What is expected ::
When a line in the entries contains the word "BUZZER", copy that line in full.

[Input records Boundary: Start]

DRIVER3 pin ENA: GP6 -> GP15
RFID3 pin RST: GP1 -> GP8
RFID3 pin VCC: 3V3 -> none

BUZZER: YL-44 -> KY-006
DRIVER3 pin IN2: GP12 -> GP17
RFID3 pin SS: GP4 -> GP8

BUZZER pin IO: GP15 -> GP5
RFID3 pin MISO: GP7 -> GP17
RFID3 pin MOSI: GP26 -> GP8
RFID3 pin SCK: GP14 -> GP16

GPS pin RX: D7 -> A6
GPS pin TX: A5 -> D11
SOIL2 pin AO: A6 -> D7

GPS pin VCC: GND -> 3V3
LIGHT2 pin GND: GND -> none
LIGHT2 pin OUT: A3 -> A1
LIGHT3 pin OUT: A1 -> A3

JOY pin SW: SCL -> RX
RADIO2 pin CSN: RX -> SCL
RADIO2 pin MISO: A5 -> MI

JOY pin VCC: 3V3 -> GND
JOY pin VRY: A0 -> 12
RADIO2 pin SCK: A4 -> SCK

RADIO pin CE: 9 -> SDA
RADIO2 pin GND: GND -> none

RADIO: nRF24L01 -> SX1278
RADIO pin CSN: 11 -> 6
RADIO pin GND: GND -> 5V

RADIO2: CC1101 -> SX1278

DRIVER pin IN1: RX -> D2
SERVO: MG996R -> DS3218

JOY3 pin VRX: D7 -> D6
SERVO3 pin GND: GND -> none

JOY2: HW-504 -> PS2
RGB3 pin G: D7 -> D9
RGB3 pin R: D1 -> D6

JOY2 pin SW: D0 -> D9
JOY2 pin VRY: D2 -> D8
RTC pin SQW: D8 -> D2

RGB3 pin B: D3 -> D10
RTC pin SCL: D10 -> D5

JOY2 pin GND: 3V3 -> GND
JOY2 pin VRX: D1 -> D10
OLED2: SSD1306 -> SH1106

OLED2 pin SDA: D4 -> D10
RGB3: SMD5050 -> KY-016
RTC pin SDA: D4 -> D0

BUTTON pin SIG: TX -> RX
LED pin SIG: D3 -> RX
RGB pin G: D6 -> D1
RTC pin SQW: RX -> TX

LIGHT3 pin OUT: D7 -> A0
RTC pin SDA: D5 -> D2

[Input records Boundary: End]

Task result ::
BUZZER: YL-44 -> KY-006
BUZZER pin IO: GP15 -> GP5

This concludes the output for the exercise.